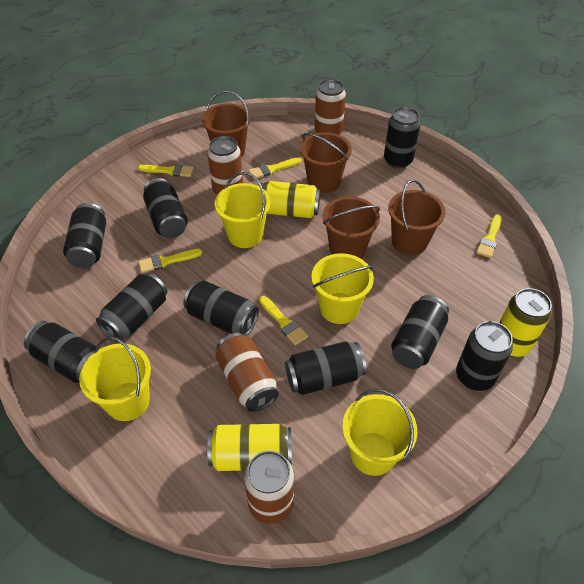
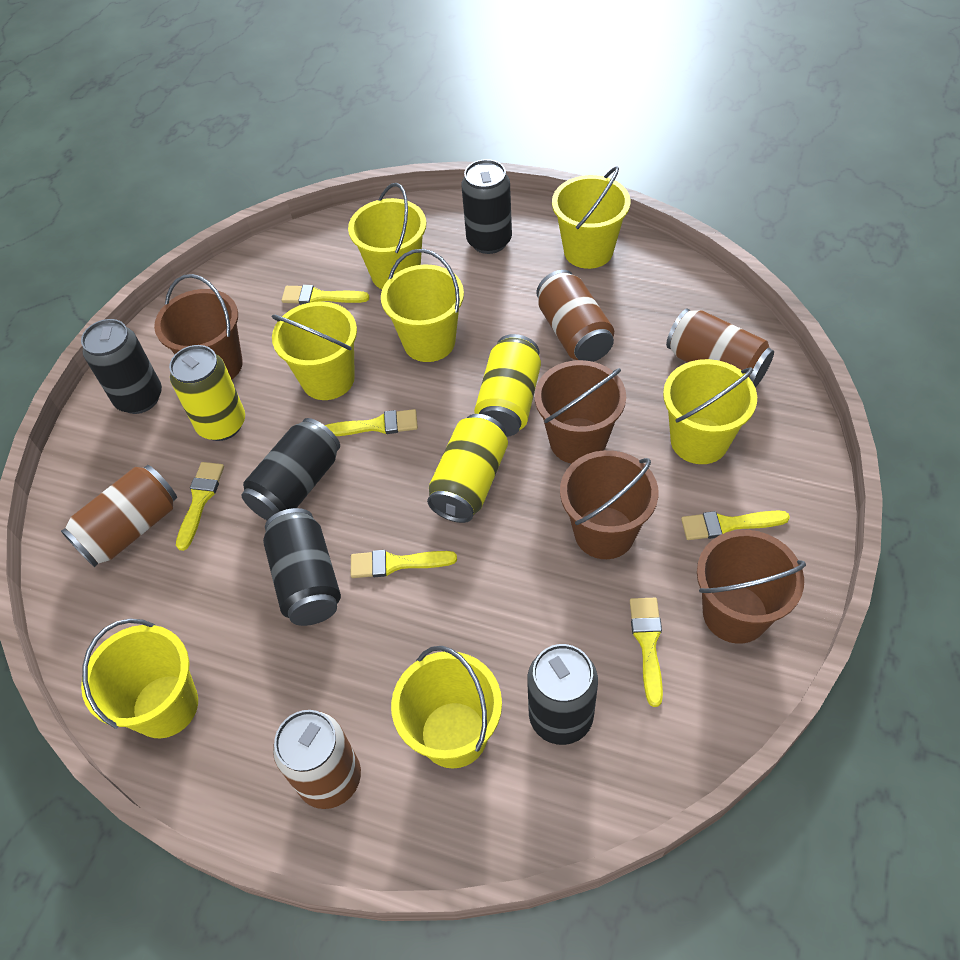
black can: 9 -> 5
yellow brush: 5 -> 6
yellow bucket: 4 -> 7

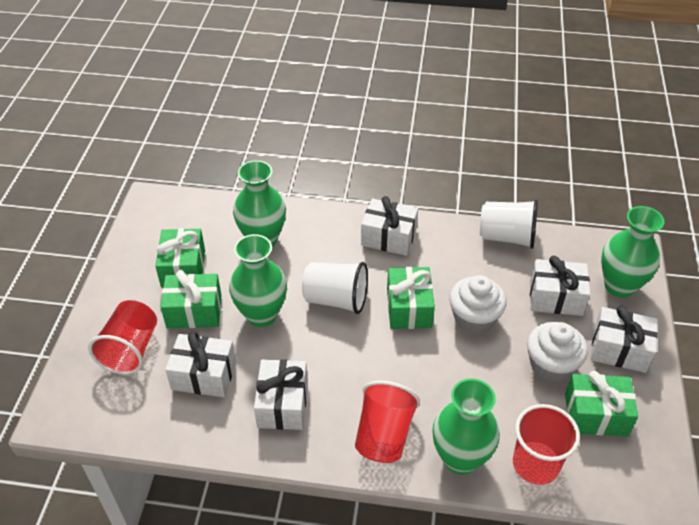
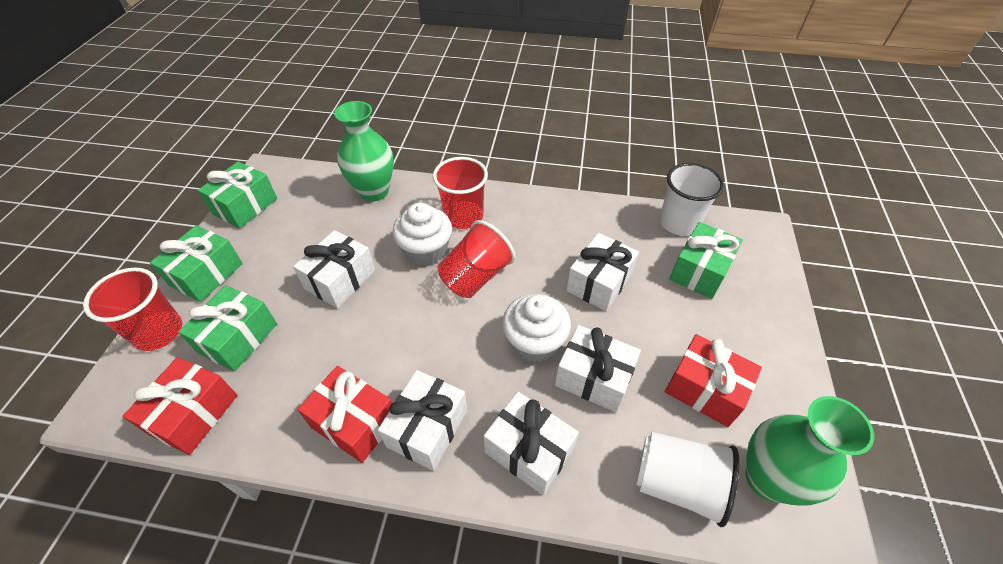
green vase: 4 -> 2
red gift: 0 -> 3

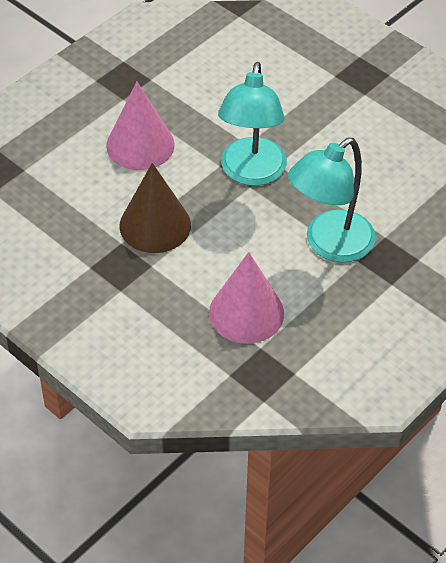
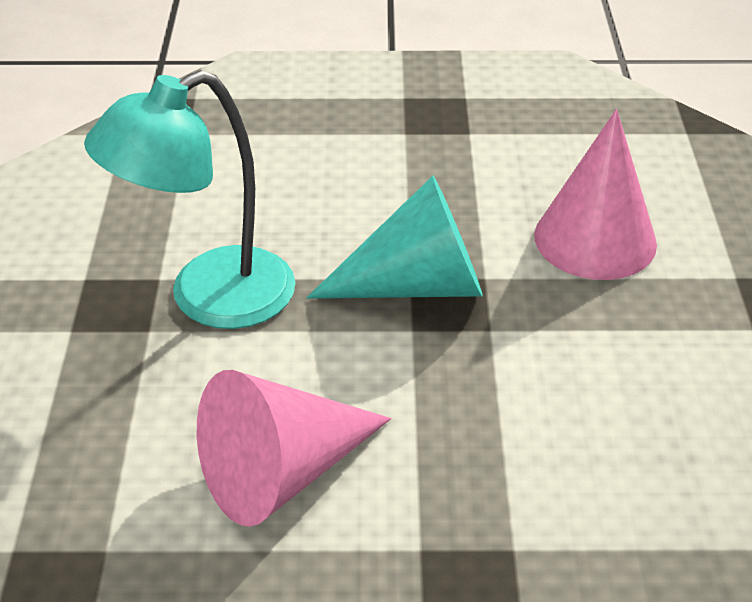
brown cone: 1 -> 0
turquoise cone: 0 -> 1
turquoise lamp: 2 -> 1

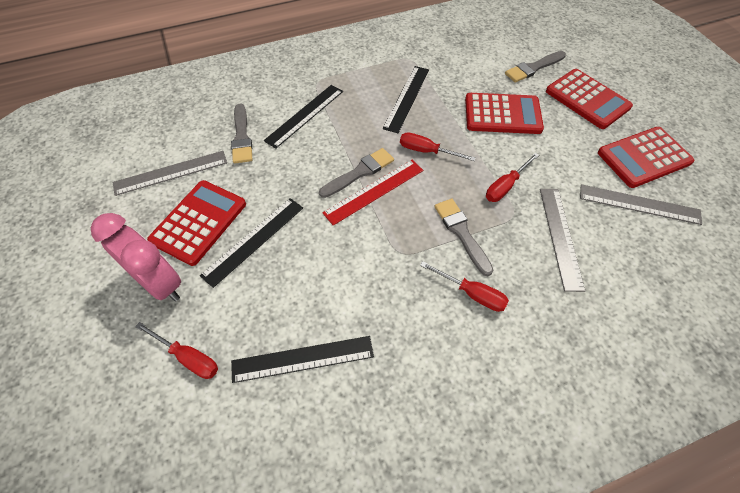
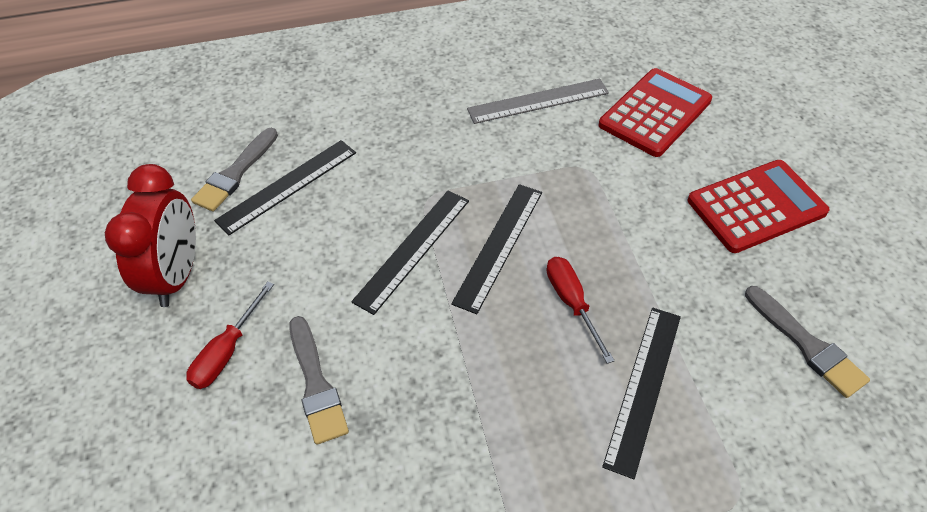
grey brush: 4 -> 3
grey ruler: 3 -> 1
pink clock: 1 -> 0
red calculator: 4 -> 2
red clock: 0 -> 1
red ruler: 1 -> 0
red screwdriver: 4 -> 2

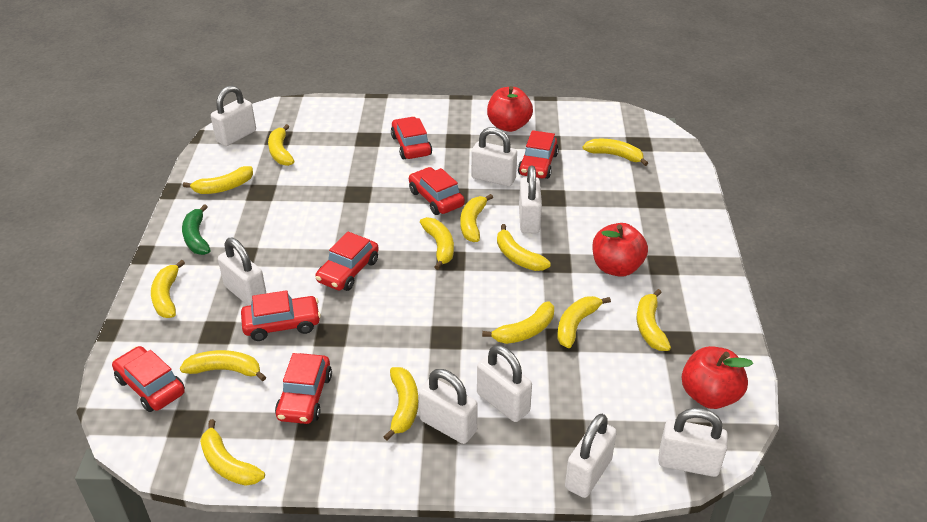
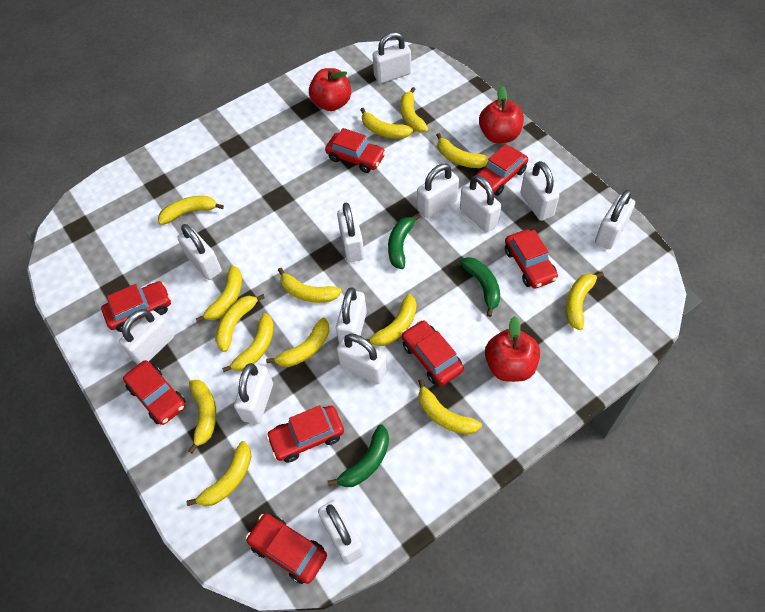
green banana: 1 -> 3
red car: 7 -> 8
white padlock: 8 -> 12
yellow banana: 13 -> 14

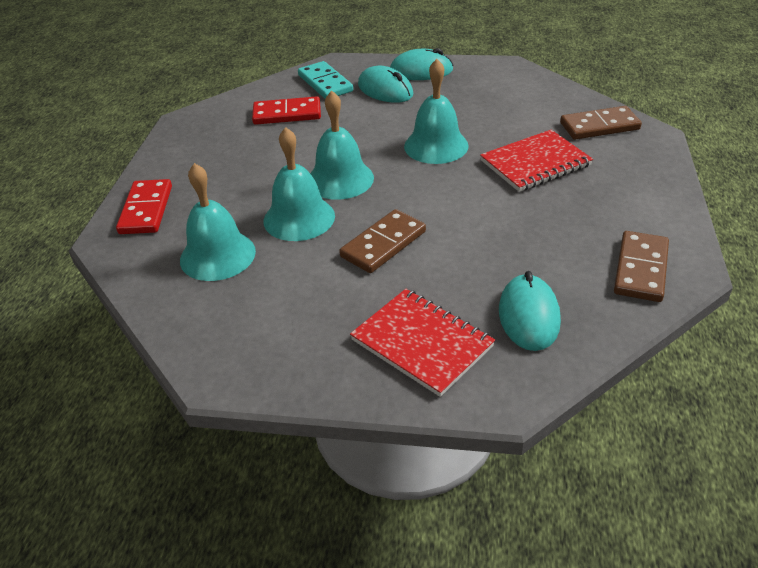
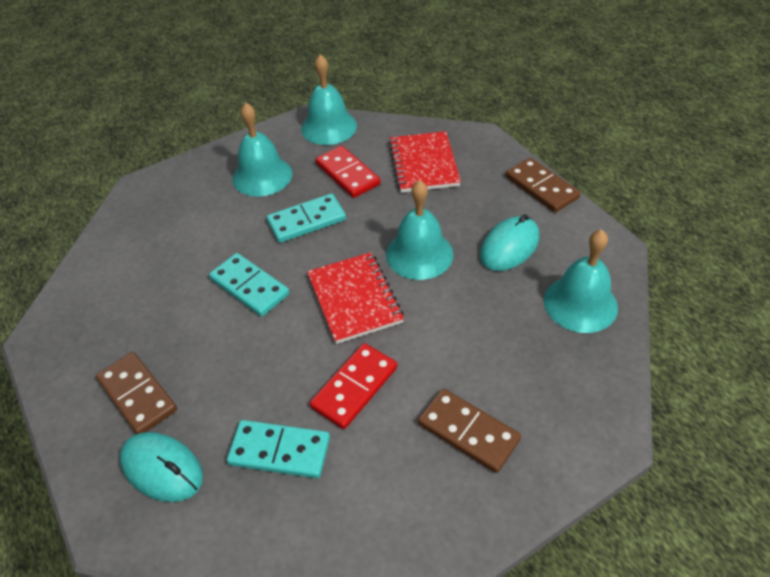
turquoise domino: 1 -> 3
turquoise mouse: 3 -> 2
========
Print all records verbatim, excluding pictures.

Response to this task:
black can: 9 -> 5
yellow brush: 5 -> 6
yellow bucket: 4 -> 7

green vase: 4 -> 2
red gift: 0 -> 3

brown cone: 1 -> 0
turquoise cone: 0 -> 1
turquoise lamp: 2 -> 1

grey brush: 4 -> 3
grey ruler: 3 -> 1
pink clock: 1 -> 0
red calculator: 4 -> 2
red clock: 0 -> 1
red ruler: 1 -> 0
red screwdriver: 4 -> 2

green banana: 1 -> 3
red car: 7 -> 8
white padlock: 8 -> 12
yellow banana: 13 -> 14

turquoise domino: 1 -> 3
turquoise mouse: 3 -> 2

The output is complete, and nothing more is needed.